◆ RECORDS
- Opening Delimiter -
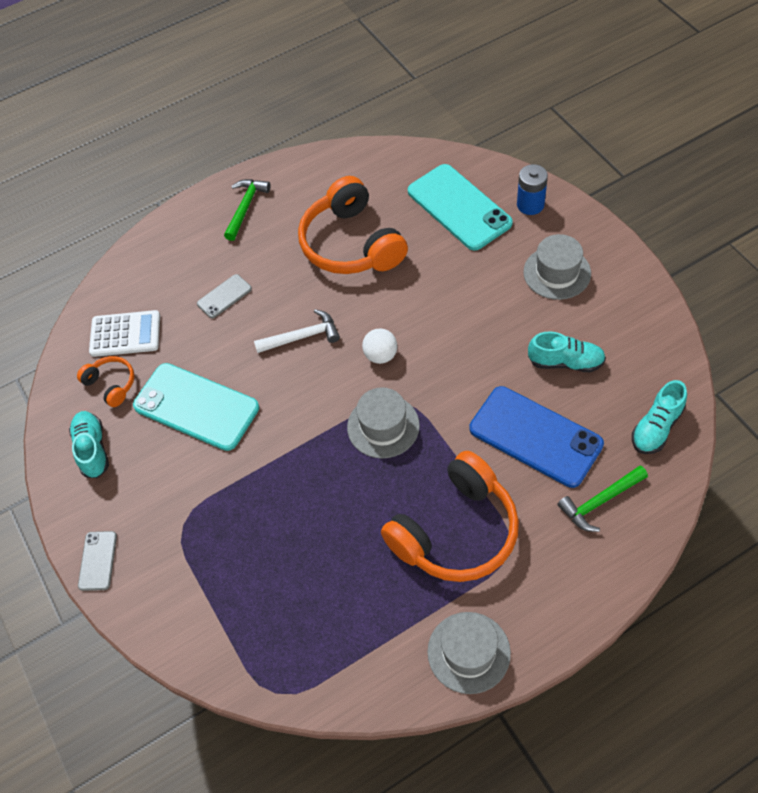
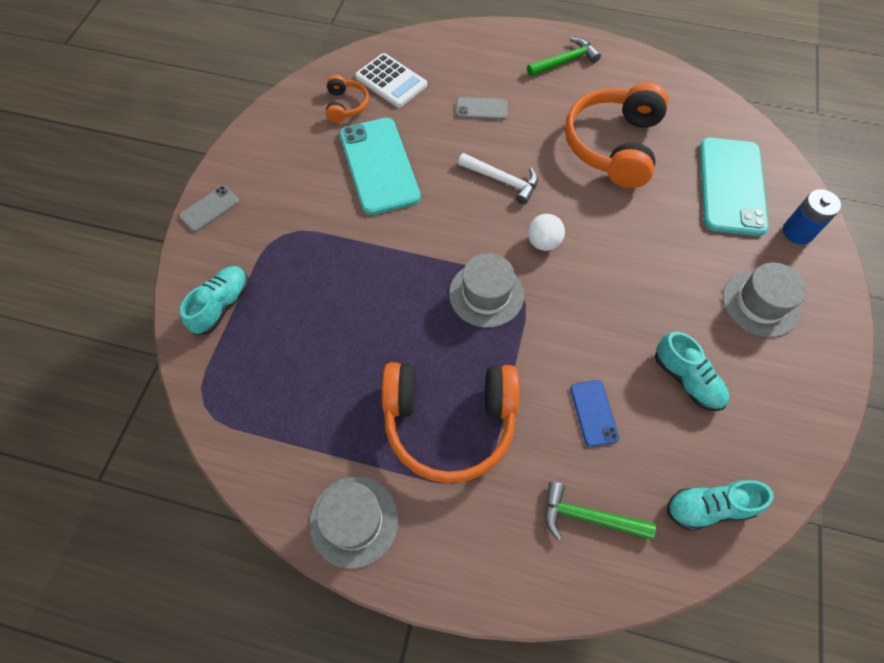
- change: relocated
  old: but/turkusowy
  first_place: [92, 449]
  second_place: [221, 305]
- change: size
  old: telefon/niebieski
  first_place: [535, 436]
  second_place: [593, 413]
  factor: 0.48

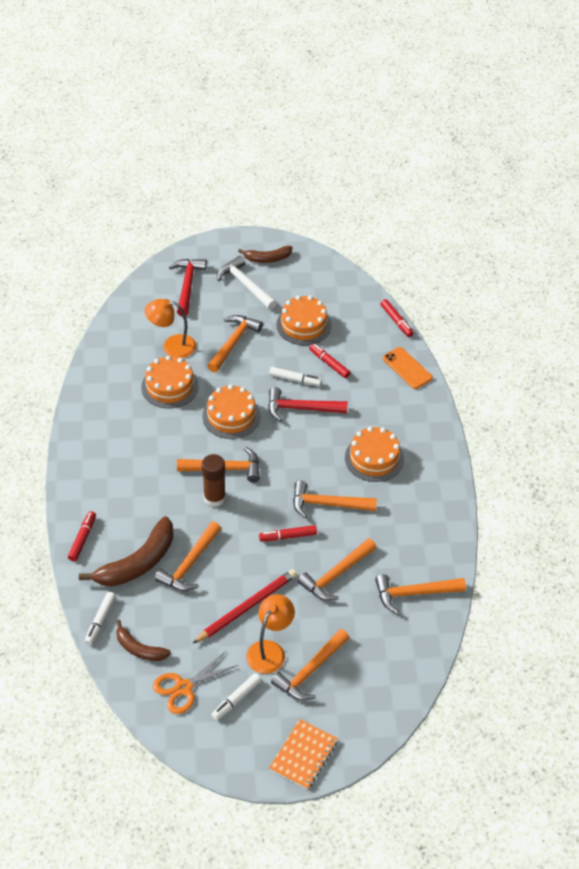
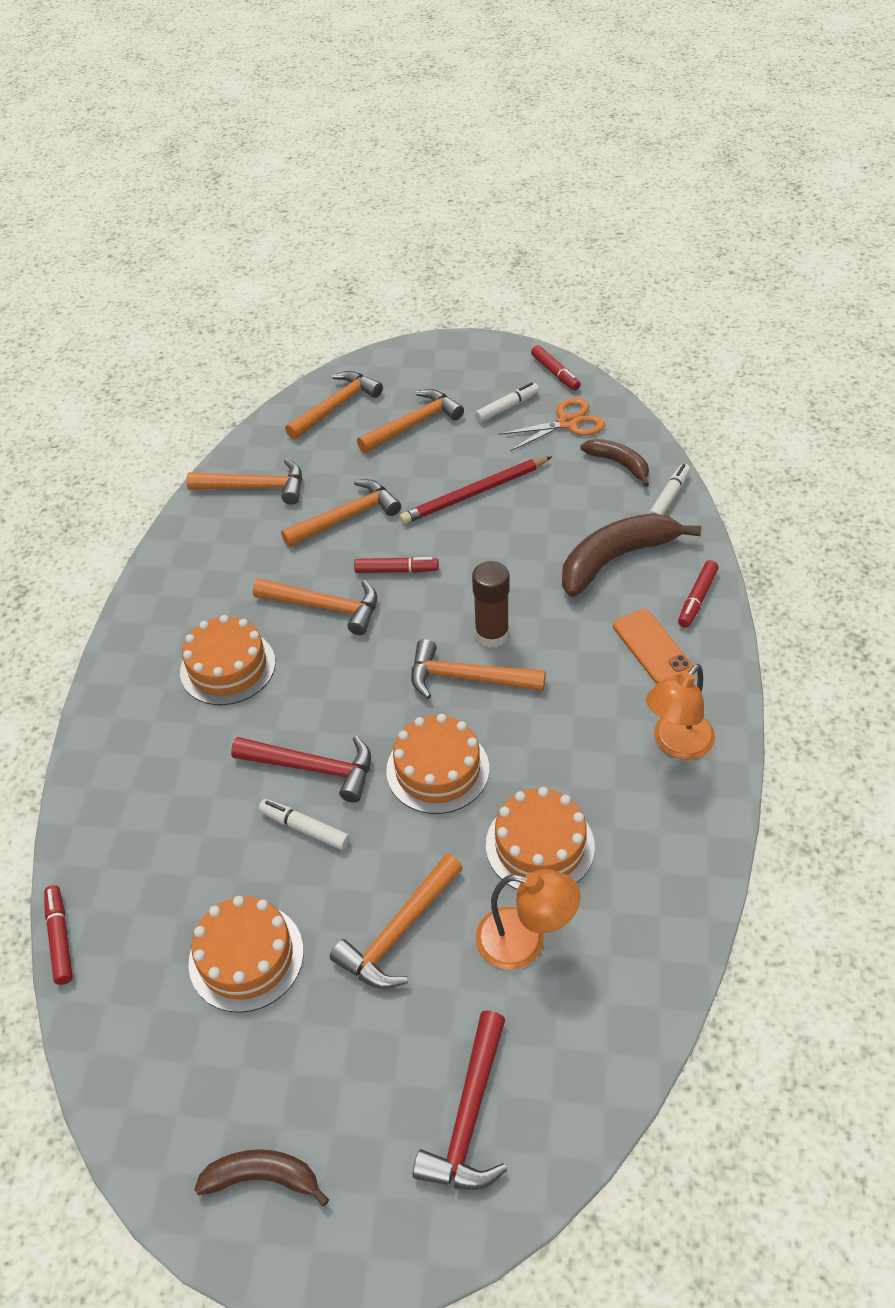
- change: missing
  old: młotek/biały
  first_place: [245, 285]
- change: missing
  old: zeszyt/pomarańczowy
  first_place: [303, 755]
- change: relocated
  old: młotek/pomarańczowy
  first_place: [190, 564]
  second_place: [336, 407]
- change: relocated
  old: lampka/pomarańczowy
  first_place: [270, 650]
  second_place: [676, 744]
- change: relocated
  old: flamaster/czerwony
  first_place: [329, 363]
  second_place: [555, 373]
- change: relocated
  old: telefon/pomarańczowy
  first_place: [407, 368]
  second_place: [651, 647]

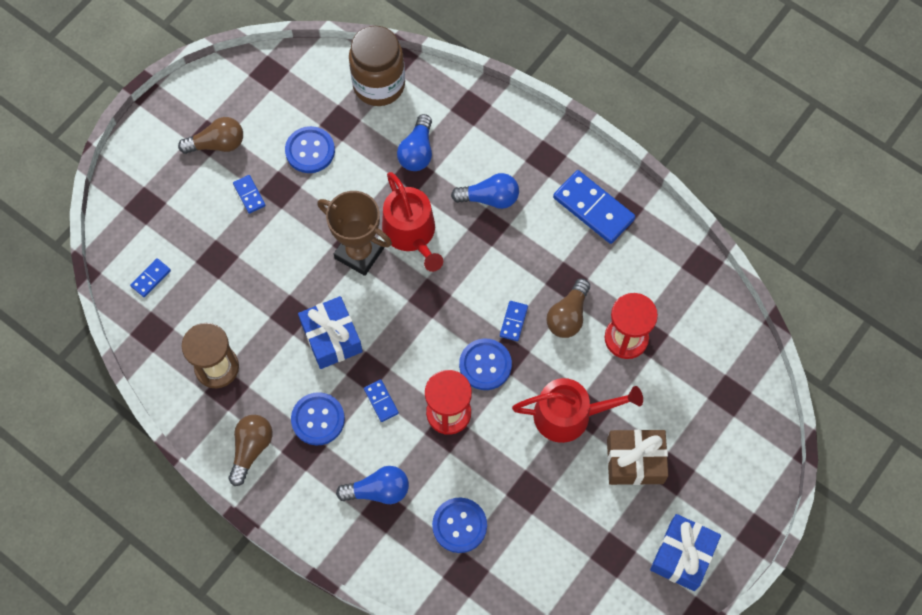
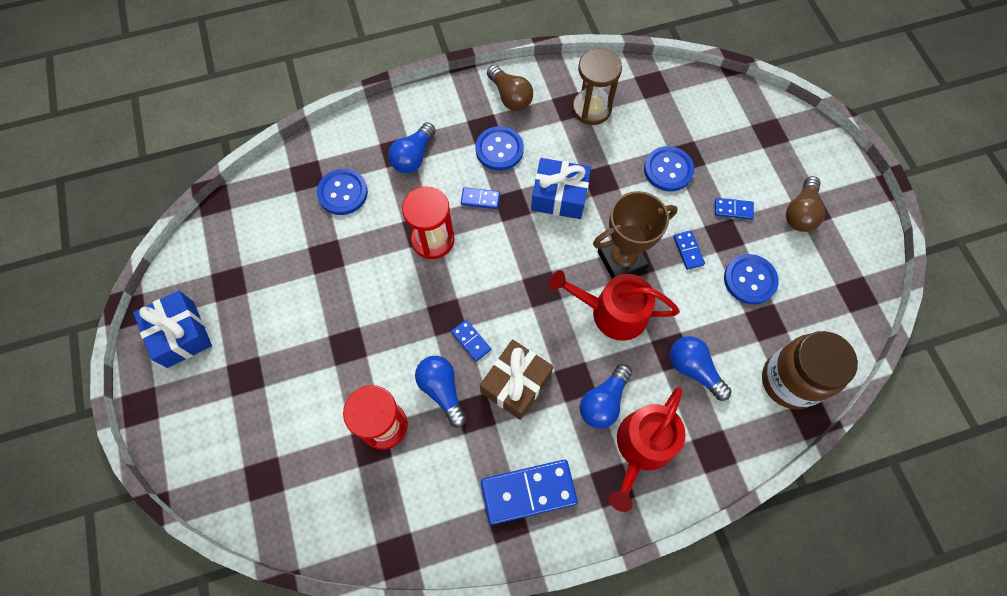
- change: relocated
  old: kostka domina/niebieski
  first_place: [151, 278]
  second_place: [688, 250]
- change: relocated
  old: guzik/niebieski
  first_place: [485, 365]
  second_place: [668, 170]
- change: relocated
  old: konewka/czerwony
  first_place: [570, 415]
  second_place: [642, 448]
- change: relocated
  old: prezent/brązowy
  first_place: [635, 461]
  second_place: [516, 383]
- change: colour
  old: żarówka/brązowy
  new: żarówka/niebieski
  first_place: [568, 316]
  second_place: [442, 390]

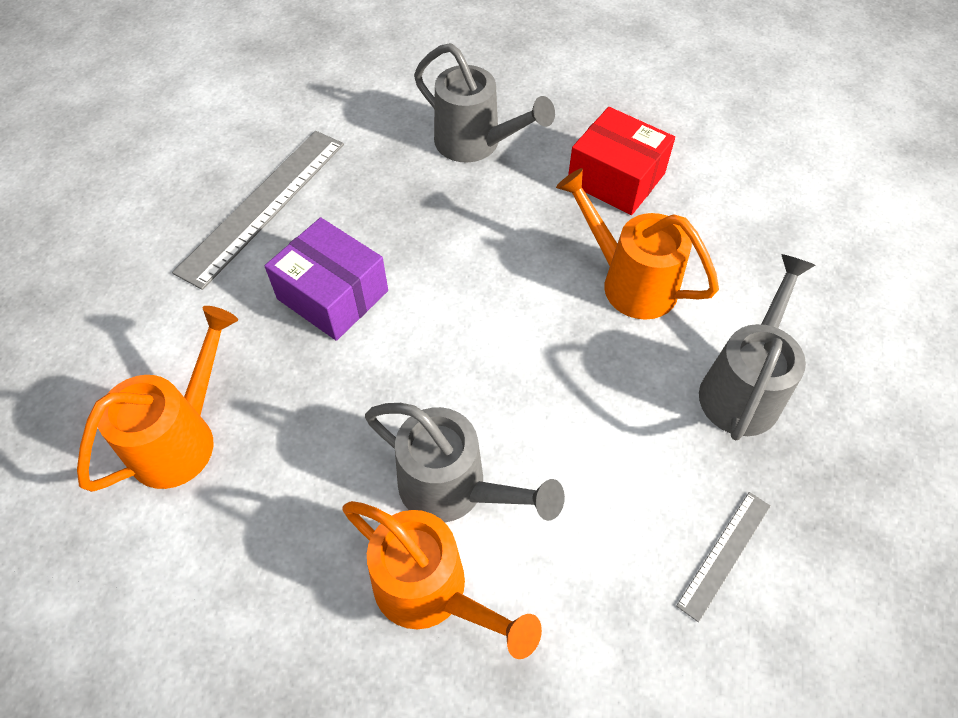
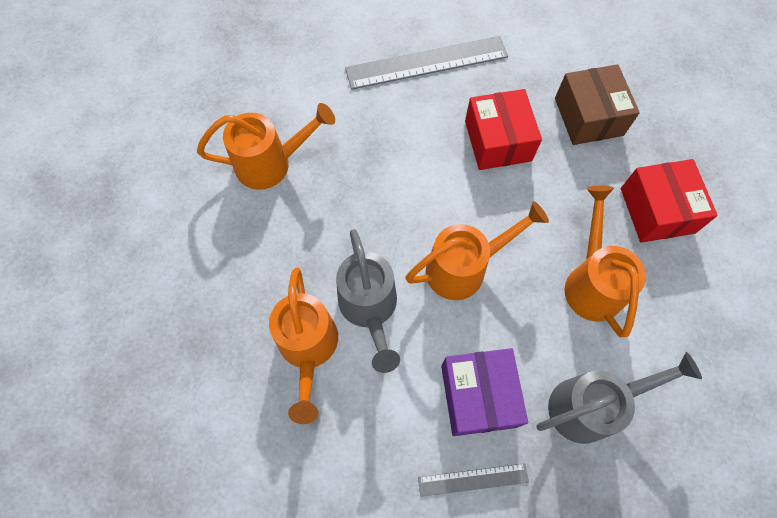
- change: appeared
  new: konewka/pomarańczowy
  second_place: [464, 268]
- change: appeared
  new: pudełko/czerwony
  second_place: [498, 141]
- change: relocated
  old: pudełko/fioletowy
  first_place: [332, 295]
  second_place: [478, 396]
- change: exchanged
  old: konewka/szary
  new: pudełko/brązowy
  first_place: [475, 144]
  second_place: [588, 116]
- Closing Delimiter -
◆ WORK TO BE COMPLETED
What is needed is a word-for-word copy of the data above, free of any images.

◆ YOUR RESPONSE
- change: relocated
  old: but/turkusowy
  first_place: [92, 449]
  second_place: [221, 305]
- change: size
  old: telefon/niebieski
  first_place: [535, 436]
  second_place: [593, 413]
  factor: 0.48

- change: missing
  old: młotek/biały
  first_place: [245, 285]
- change: missing
  old: zeszyt/pomarańczowy
  first_place: [303, 755]
- change: relocated
  old: młotek/pomarańczowy
  first_place: [190, 564]
  second_place: [336, 407]
- change: relocated
  old: lampka/pomarańczowy
  first_place: [270, 650]
  second_place: [676, 744]
- change: relocated
  old: flamaster/czerwony
  first_place: [329, 363]
  second_place: [555, 373]
- change: relocated
  old: telefon/pomarańczowy
  first_place: [407, 368]
  second_place: [651, 647]

- change: relocated
  old: kostka domina/niebieski
  first_place: [151, 278]
  second_place: [688, 250]
- change: relocated
  old: guzik/niebieski
  first_place: [485, 365]
  second_place: [668, 170]
- change: relocated
  old: konewka/czerwony
  first_place: [570, 415]
  second_place: [642, 448]
- change: relocated
  old: prezent/brązowy
  first_place: [635, 461]
  second_place: [516, 383]
- change: colour
  old: żarówka/brązowy
  new: żarówka/niebieski
  first_place: [568, 316]
  second_place: [442, 390]

- change: appeared
  new: konewka/pomarańczowy
  second_place: [464, 268]
- change: appeared
  new: pudełko/czerwony
  second_place: [498, 141]
- change: relocated
  old: pudełko/fioletowy
  first_place: [332, 295]
  second_place: [478, 396]
- change: exchanged
  old: konewka/szary
  new: pudełko/brązowy
  first_place: [475, 144]
  second_place: [588, 116]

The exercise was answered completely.